ABOUT THIS TASK. Pick every line out of the entries below that holds the string "Calendar", and report them.

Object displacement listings
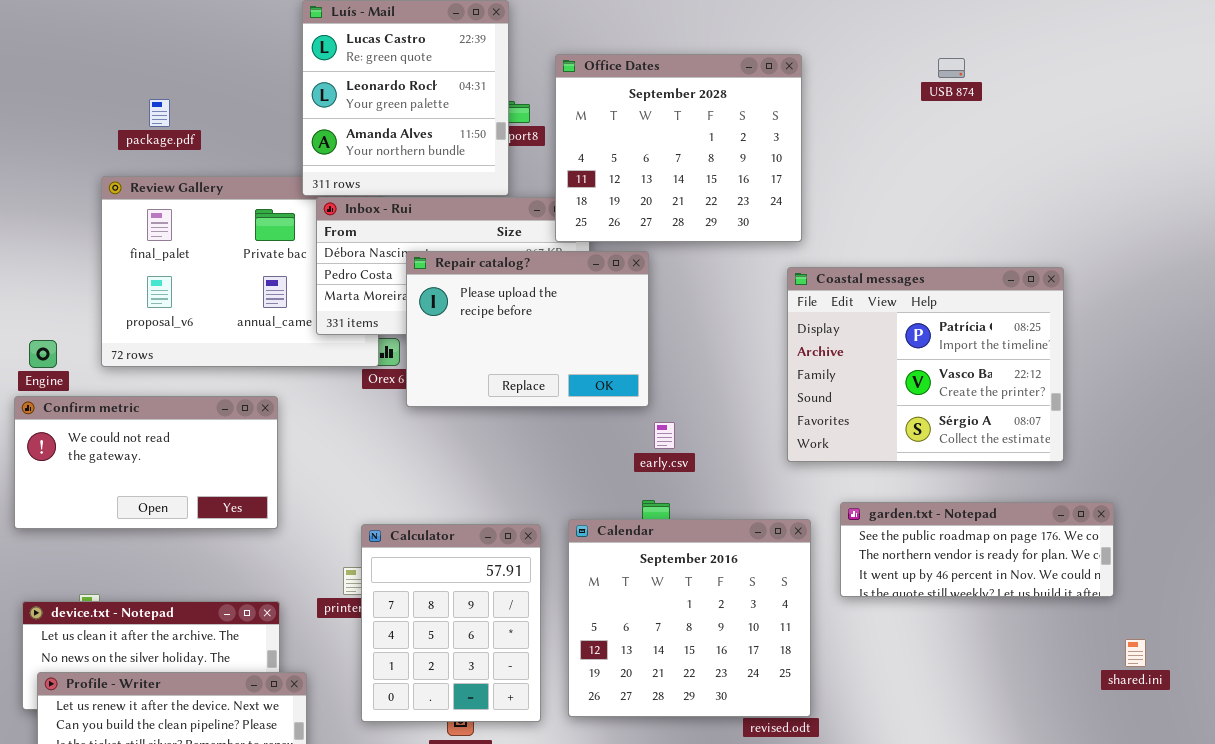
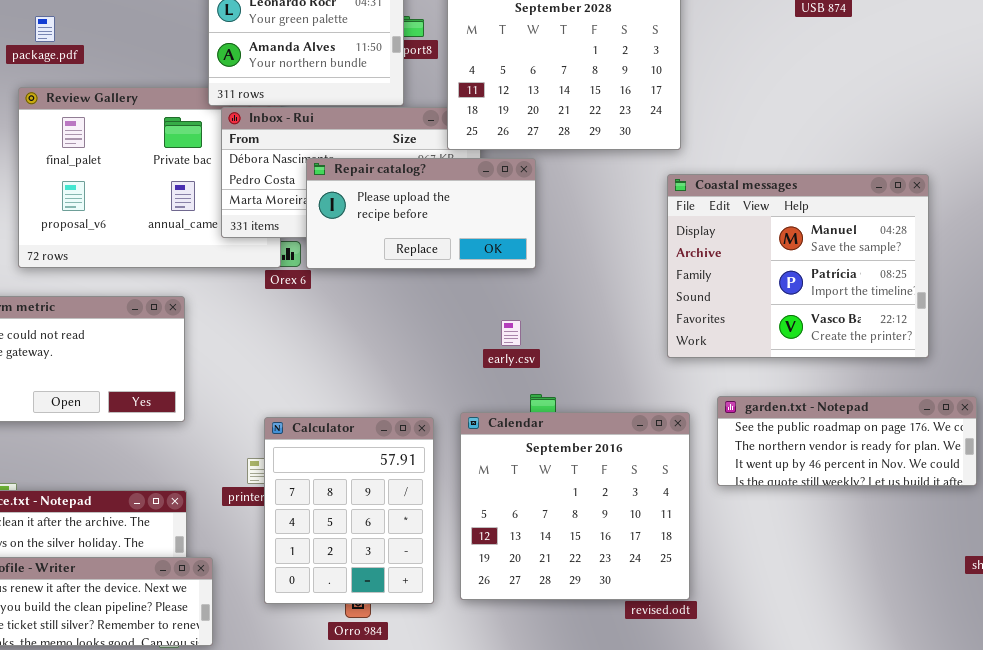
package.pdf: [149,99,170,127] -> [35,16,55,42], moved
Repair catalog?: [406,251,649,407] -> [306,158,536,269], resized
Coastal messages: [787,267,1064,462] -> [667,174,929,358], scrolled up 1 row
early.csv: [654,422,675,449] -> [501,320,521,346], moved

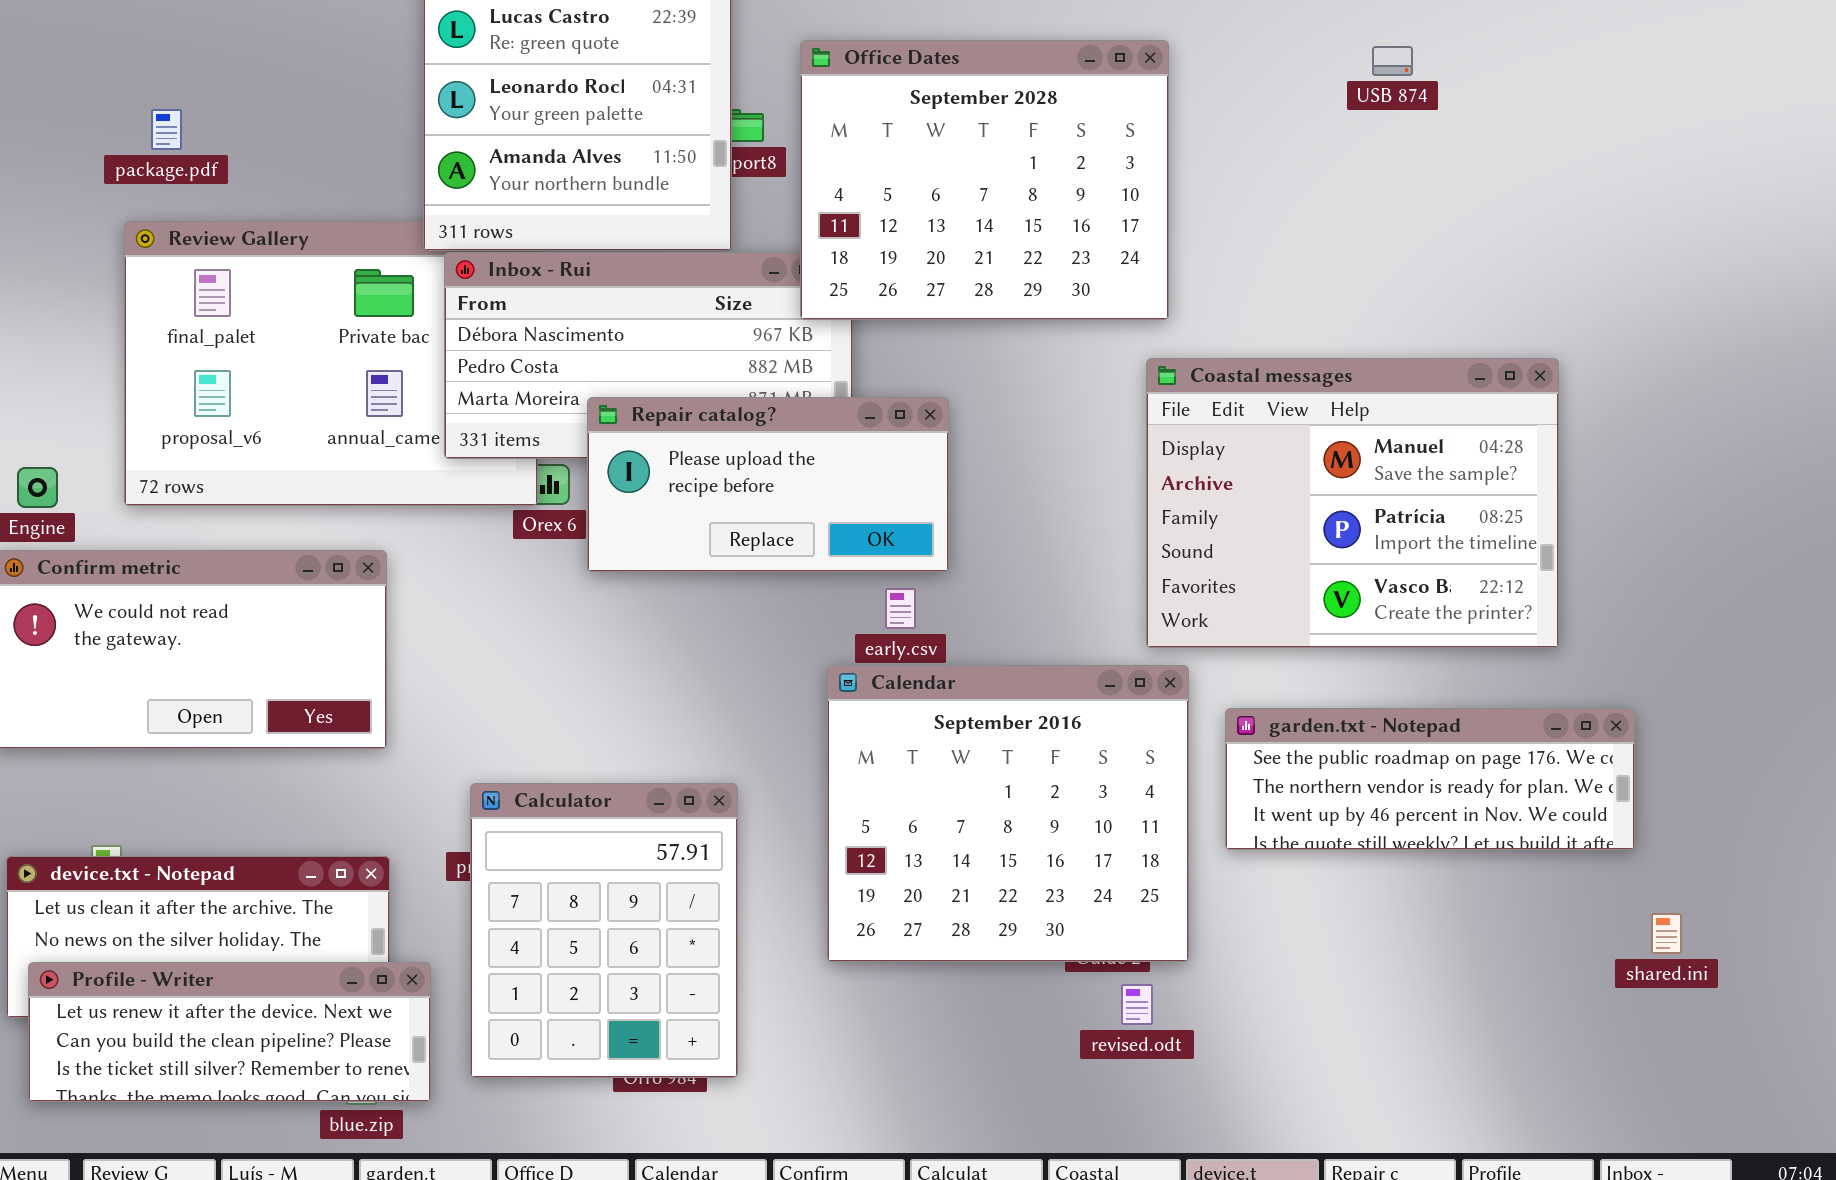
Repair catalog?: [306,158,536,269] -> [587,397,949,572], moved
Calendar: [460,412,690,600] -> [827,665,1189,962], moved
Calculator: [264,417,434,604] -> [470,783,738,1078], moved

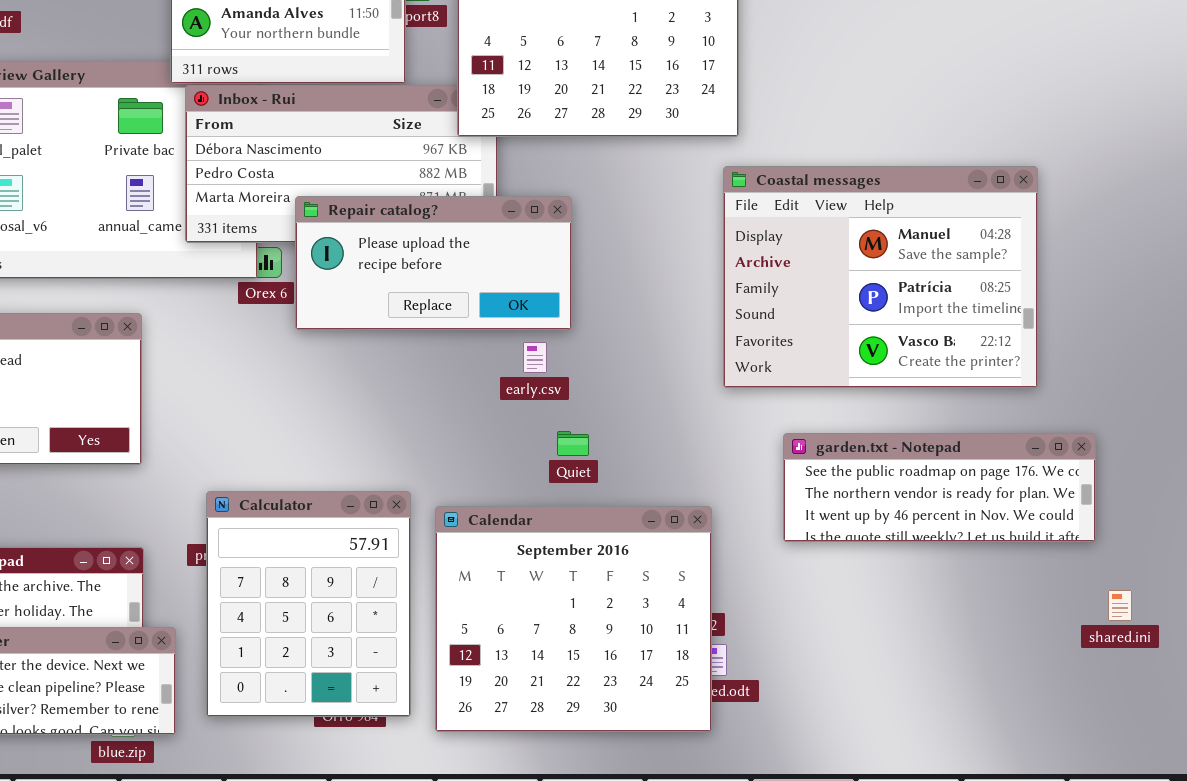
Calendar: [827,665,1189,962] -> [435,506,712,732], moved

EXERCISE RESPONSE.
Calendar: [460,412,690,600] -> [827,665,1189,962], moved
Calendar: [827,665,1189,962] -> [435,506,712,732], moved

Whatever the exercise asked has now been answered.